Without the pictures, output all of the data exactly.

RECORDED INFORMATION:
BEGIN
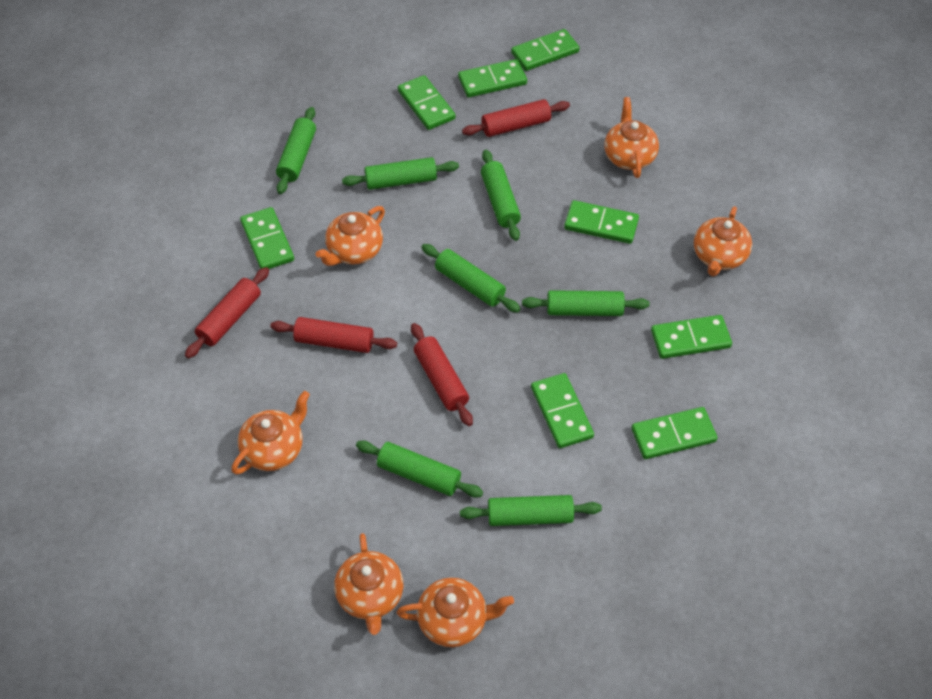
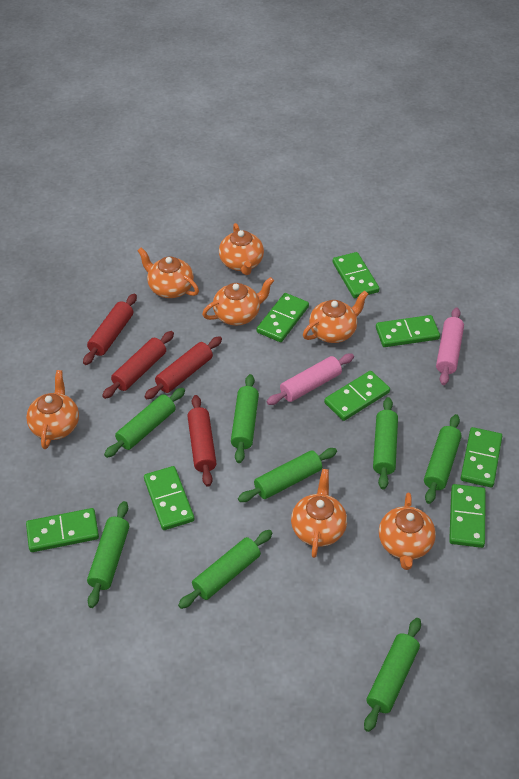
green rolling pin: 7 -> 8
orange teapot: 6 -> 7
pink rolling pin: 0 -> 2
END
REPLY TO THE EXERCISE:
green rolling pin: 7 -> 8
orange teapot: 6 -> 7
pink rolling pin: 0 -> 2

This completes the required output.